Coordinate-based object records:
- - - -
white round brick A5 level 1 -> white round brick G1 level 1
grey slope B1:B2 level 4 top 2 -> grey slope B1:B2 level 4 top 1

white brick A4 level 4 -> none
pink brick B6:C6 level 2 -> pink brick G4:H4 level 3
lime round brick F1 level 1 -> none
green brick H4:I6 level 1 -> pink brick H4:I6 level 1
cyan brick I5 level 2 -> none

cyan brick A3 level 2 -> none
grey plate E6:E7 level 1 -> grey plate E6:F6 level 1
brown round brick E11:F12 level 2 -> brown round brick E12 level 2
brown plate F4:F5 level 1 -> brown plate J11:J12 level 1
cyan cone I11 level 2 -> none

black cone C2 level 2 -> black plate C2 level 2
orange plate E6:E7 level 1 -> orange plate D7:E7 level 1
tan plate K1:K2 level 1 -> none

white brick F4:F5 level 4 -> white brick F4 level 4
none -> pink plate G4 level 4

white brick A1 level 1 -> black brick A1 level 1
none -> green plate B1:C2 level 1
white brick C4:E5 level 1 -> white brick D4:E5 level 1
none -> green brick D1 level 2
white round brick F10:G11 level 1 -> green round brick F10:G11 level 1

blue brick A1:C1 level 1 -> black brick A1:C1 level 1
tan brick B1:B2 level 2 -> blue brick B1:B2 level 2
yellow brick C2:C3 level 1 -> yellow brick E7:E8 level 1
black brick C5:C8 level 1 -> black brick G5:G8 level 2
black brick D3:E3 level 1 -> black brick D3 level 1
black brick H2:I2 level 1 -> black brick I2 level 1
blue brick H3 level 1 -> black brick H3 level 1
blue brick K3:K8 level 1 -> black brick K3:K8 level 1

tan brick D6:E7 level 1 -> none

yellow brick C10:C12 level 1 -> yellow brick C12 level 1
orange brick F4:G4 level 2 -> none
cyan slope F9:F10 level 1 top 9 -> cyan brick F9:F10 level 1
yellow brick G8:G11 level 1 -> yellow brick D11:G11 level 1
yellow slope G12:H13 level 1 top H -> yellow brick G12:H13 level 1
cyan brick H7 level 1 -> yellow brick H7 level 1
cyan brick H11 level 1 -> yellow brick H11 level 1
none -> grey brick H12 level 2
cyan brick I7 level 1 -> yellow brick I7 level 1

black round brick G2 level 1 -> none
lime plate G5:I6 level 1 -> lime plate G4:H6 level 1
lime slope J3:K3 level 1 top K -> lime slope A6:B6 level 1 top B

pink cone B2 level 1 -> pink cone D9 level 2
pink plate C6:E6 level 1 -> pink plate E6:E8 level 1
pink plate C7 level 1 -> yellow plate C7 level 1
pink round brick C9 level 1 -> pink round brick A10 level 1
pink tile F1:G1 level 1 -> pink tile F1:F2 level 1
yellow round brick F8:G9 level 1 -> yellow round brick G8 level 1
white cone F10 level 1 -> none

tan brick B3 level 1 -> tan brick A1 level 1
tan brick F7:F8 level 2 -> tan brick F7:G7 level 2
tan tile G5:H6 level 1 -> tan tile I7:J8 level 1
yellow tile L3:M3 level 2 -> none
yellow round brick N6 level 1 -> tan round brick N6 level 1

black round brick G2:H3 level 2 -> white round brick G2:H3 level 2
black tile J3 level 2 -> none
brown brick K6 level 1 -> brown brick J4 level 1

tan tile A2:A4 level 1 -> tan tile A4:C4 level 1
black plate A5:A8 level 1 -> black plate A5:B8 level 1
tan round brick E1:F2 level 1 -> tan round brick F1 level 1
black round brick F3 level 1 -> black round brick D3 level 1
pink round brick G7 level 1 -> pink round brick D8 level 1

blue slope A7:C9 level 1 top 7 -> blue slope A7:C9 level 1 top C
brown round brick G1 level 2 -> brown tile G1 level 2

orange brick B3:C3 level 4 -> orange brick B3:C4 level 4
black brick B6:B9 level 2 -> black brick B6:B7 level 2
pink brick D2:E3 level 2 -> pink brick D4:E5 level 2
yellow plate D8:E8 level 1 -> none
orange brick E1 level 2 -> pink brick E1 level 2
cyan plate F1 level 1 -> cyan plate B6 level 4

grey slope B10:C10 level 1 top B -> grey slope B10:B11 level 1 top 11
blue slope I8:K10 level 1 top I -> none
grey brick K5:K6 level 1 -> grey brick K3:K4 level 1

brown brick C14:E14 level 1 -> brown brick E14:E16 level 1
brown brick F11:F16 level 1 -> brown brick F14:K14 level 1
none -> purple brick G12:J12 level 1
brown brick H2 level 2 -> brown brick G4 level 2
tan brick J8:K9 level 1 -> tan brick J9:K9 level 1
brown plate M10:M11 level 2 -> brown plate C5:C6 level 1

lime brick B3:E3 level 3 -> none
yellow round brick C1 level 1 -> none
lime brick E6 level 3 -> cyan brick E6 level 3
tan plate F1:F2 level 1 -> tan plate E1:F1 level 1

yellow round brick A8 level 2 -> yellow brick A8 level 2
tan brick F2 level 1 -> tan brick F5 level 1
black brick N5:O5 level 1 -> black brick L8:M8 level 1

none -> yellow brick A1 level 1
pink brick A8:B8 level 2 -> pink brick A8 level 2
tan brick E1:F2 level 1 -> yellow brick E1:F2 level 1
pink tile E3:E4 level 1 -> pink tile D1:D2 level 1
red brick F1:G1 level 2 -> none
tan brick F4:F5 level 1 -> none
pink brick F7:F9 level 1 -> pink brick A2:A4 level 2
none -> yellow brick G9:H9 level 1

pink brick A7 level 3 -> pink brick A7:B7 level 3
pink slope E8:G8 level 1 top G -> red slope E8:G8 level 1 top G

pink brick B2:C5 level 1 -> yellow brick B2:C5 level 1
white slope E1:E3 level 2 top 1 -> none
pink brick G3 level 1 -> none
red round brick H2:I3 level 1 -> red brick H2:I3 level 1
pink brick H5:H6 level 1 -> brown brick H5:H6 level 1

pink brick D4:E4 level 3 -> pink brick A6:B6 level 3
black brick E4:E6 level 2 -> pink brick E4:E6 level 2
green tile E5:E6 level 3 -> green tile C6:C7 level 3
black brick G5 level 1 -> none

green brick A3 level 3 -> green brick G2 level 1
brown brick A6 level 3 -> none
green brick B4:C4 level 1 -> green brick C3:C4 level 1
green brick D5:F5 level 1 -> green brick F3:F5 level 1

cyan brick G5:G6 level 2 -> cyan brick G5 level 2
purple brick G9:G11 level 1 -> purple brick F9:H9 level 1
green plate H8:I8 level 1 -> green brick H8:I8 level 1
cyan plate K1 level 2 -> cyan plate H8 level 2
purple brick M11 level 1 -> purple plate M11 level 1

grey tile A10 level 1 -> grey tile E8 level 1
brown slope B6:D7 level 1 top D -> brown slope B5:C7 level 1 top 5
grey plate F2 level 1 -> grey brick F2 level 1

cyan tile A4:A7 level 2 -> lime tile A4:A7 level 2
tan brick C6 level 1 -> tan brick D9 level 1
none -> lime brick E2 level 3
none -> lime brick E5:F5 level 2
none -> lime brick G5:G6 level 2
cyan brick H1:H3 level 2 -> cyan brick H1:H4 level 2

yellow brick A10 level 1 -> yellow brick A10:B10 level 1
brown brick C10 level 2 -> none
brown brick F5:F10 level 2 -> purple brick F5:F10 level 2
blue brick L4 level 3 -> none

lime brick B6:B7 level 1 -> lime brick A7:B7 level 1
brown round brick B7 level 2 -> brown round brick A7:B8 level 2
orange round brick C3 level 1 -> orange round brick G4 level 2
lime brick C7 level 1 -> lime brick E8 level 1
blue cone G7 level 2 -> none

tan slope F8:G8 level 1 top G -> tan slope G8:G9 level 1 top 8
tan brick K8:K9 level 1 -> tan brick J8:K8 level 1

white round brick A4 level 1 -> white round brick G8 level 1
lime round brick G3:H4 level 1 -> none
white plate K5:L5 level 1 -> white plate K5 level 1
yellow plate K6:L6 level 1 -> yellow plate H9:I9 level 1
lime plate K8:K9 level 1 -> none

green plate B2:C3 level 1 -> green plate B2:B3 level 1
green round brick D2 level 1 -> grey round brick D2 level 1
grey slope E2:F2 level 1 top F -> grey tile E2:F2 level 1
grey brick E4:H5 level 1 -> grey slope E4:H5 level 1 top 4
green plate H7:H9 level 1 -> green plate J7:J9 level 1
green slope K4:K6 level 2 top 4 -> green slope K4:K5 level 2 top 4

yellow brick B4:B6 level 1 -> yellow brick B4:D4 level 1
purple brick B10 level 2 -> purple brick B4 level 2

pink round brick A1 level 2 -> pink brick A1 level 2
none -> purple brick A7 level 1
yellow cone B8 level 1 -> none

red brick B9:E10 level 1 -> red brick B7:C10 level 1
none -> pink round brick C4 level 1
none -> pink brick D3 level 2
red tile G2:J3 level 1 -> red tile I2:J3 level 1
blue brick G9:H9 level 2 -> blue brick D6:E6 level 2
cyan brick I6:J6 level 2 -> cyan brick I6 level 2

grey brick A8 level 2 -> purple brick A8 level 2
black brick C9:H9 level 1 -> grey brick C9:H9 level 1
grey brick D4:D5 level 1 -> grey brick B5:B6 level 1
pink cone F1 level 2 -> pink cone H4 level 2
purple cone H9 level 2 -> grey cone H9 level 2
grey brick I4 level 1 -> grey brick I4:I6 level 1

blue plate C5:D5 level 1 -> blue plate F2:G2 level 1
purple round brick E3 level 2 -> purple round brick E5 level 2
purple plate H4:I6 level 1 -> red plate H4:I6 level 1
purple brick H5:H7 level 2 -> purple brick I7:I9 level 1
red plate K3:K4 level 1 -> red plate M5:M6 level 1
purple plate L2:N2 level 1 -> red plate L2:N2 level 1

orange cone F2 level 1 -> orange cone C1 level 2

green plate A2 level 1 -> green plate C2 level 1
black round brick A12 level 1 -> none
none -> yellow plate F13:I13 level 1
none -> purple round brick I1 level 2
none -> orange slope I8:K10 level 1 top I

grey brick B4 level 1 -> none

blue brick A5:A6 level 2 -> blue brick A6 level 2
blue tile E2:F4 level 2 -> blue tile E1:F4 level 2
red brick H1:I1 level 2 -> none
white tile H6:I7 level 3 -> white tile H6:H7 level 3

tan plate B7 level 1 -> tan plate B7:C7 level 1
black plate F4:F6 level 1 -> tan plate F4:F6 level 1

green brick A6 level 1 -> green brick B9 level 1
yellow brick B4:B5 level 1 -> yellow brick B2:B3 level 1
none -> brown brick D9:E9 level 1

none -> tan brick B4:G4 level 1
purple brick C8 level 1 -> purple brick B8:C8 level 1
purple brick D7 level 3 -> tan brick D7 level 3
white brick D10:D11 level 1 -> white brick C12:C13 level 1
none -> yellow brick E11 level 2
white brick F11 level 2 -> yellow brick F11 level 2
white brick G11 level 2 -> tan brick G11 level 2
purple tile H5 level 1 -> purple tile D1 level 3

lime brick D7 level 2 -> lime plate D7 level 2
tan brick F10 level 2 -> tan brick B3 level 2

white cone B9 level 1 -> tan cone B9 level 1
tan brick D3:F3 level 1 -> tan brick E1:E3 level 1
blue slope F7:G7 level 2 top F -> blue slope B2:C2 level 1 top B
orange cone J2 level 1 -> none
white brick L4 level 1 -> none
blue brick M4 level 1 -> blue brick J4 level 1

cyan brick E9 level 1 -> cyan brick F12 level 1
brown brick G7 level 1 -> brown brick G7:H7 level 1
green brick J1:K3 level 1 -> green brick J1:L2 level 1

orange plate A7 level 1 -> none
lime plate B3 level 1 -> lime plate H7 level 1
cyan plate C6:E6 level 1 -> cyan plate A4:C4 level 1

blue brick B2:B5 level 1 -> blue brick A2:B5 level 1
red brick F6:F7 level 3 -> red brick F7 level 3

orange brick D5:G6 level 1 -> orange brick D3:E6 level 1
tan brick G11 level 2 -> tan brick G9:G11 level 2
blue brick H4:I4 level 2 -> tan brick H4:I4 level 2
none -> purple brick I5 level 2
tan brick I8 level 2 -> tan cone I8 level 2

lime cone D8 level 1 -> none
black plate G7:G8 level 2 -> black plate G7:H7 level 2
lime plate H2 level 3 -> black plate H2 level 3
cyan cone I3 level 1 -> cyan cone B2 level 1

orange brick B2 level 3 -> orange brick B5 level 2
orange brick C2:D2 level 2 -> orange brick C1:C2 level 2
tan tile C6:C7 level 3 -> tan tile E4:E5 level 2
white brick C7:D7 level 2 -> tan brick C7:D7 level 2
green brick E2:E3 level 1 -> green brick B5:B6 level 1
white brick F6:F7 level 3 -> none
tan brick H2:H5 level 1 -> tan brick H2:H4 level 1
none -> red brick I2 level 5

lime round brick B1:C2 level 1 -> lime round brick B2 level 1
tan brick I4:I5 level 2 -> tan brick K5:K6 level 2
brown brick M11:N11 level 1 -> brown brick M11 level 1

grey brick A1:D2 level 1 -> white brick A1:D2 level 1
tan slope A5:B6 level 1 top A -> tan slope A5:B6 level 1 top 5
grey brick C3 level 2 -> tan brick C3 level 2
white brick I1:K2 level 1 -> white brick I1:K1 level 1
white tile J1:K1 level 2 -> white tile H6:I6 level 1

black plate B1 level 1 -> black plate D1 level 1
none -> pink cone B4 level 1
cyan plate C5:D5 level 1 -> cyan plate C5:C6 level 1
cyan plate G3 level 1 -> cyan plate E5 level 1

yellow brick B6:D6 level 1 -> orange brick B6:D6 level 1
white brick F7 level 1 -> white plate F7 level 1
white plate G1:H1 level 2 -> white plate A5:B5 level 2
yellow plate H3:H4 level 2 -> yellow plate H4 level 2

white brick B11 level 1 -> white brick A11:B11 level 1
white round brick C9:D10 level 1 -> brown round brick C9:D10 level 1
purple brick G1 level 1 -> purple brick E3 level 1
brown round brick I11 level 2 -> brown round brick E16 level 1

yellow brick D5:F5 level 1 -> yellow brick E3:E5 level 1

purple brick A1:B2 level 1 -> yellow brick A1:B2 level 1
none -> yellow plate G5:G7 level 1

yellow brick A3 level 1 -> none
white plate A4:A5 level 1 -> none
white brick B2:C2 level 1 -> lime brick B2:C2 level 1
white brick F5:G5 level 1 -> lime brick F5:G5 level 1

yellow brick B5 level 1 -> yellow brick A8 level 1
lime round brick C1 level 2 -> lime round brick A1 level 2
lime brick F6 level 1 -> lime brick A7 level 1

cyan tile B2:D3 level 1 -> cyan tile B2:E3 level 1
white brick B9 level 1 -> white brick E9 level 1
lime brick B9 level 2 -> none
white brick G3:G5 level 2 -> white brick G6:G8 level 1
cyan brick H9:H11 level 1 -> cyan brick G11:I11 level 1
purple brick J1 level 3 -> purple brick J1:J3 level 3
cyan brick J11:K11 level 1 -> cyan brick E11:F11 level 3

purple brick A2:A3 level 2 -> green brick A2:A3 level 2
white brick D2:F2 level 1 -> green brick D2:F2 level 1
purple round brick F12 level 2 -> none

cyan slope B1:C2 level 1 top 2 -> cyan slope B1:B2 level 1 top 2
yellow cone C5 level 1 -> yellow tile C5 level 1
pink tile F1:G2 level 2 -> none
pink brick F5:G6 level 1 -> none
- - - -
- _ASSIGNED TASK_
Using the records above, set down exactly the lines from the one with "brown brick M11:N11" through the one with "cyan tile B2:D3", inclusive, and nothing more.

- _PROBLEM SOLUTION_
brown brick M11:N11 level 1 -> brown brick M11 level 1

grey brick A1:D2 level 1 -> white brick A1:D2 level 1
tan slope A5:B6 level 1 top A -> tan slope A5:B6 level 1 top 5
grey brick C3 level 2 -> tan brick C3 level 2
white brick I1:K2 level 1 -> white brick I1:K1 level 1
white tile J1:K1 level 2 -> white tile H6:I6 level 1

black plate B1 level 1 -> black plate D1 level 1
none -> pink cone B4 level 1
cyan plate C5:D5 level 1 -> cyan plate C5:C6 level 1
cyan plate G3 level 1 -> cyan plate E5 level 1

yellow brick B6:D6 level 1 -> orange brick B6:D6 level 1
white brick F7 level 1 -> white plate F7 level 1
white plate G1:H1 level 2 -> white plate A5:B5 level 2
yellow plate H3:H4 level 2 -> yellow plate H4 level 2

white brick B11 level 1 -> white brick A11:B11 level 1
white round brick C9:D10 level 1 -> brown round brick C9:D10 level 1
purple brick G1 level 1 -> purple brick E3 level 1
brown round brick I11 level 2 -> brown round brick E16 level 1

yellow brick D5:F5 level 1 -> yellow brick E3:E5 level 1

purple brick A1:B2 level 1 -> yellow brick A1:B2 level 1
none -> yellow plate G5:G7 level 1

yellow brick A3 level 1 -> none
white plate A4:A5 level 1 -> none
white brick B2:C2 level 1 -> lime brick B2:C2 level 1
white brick F5:G5 level 1 -> lime brick F5:G5 level 1

yellow brick B5 level 1 -> yellow brick A8 level 1
lime round brick C1 level 2 -> lime round brick A1 level 2
lime brick F6 level 1 -> lime brick A7 level 1

cyan tile B2:D3 level 1 -> cyan tile B2:E3 level 1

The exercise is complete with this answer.